**Directive:** From the items below, pull out every line that contains the word "coordinate".

**Rows:**
--- BEGIN ---

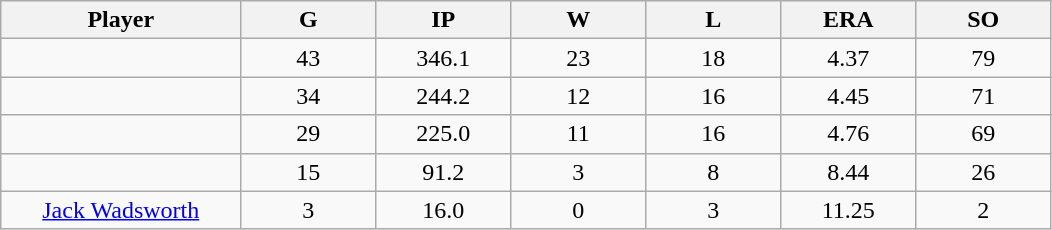
18 (714, 58)
4.37 (848, 58)
91.2 (444, 172)
71 (984, 96)
8.44 (848, 172)
11.25 (848, 210)
346.1 (444, 58)
23 (578, 58)
79 (984, 58)
69 (984, 134)
L (714, 20)
8 (714, 172)
34 (308, 96)
2 (984, 210)
29 (308, 134)
16.0 (444, 210)
IP (444, 20)
12 (578, 96)
0 (578, 210)
W (578, 20)
ERA (848, 20)
Player (121, 20)
SO (984, 20)
4.76 (848, 134)
225.0 (444, 134)
26 (984, 172)
G (308, 20)
15 (308, 172)
43 (308, 58)
Jack Wadsworth (121, 210)
244.2 (444, 96)
11 (578, 134)
4.45 (848, 96)
Capture the cell that displays the provided text and extract its [X, Y] central coordinate. 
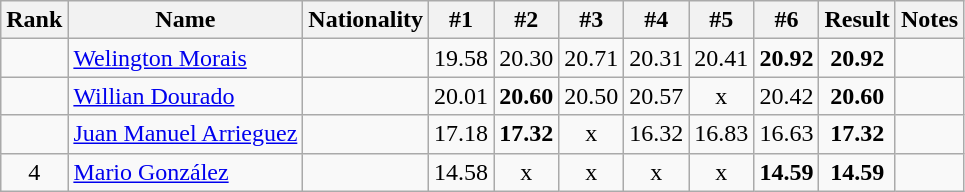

--- END ---

**Solution to the problem:**
Capture the cell that displays the provided text and extract its [X, Y] central coordinate. 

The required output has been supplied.